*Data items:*
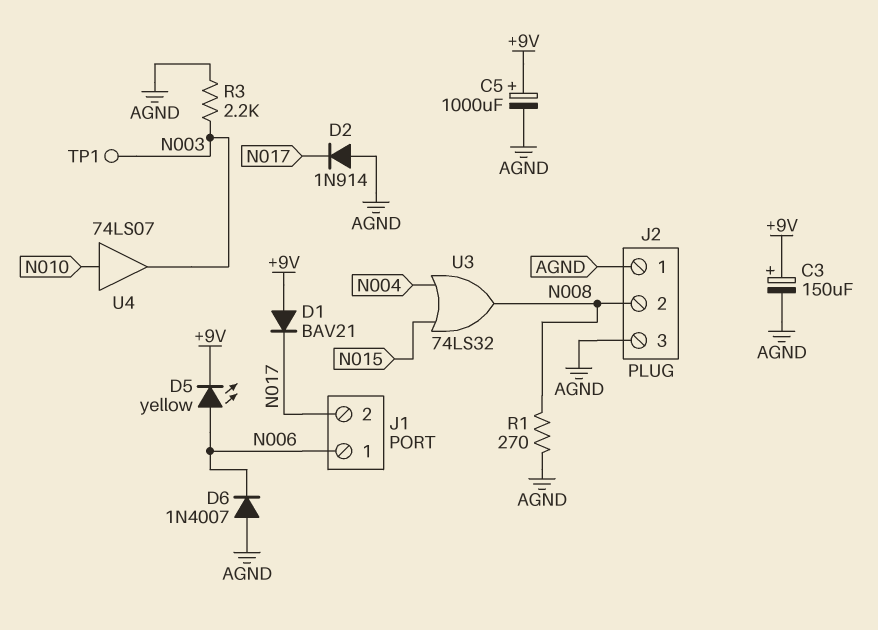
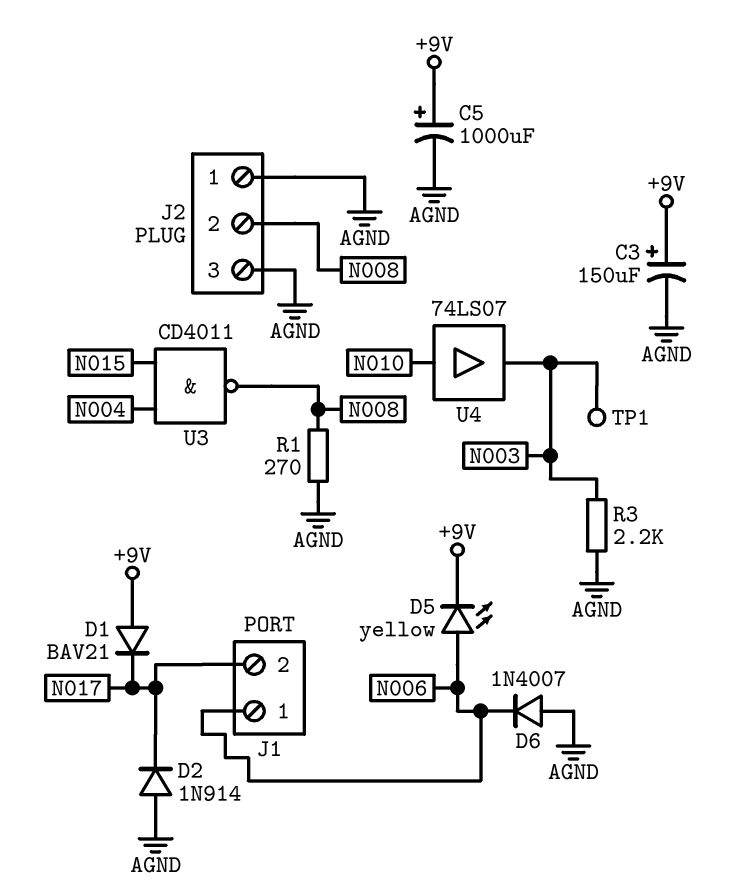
U3: OR 74LS32 (in N004, in N015, out N008) -> NAND CD4011 (in N004, in N015, out N008)

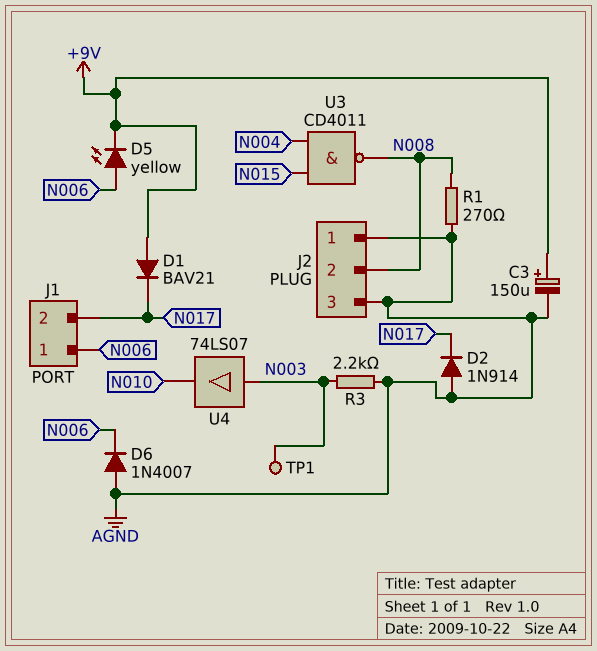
C5: 1000uF (plus +9V, minus AGND) -> none
U4: buffer 74LS07 (in N010, out N003) -> buffer 74LS07 (in N003, out N010)

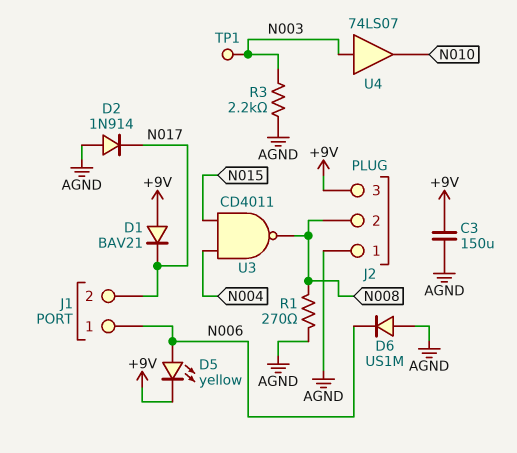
C3: 150uF (plus +9V, minus AGND) -> 150uF (+9V, AGND)
D6: diode 1N4007 (A AGND, K N006) -> diode US1M (A AGND, K N006)
J2 pin 3: AGND -> +9V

*Task requirements:* Show me every line of the entries above that holds "minus".

*Written response:*
C5: 1000uF (plus +9V, minus AGND) -> none
C3: 150uF (plus +9V, minus AGND) -> 150uF (+9V, AGND)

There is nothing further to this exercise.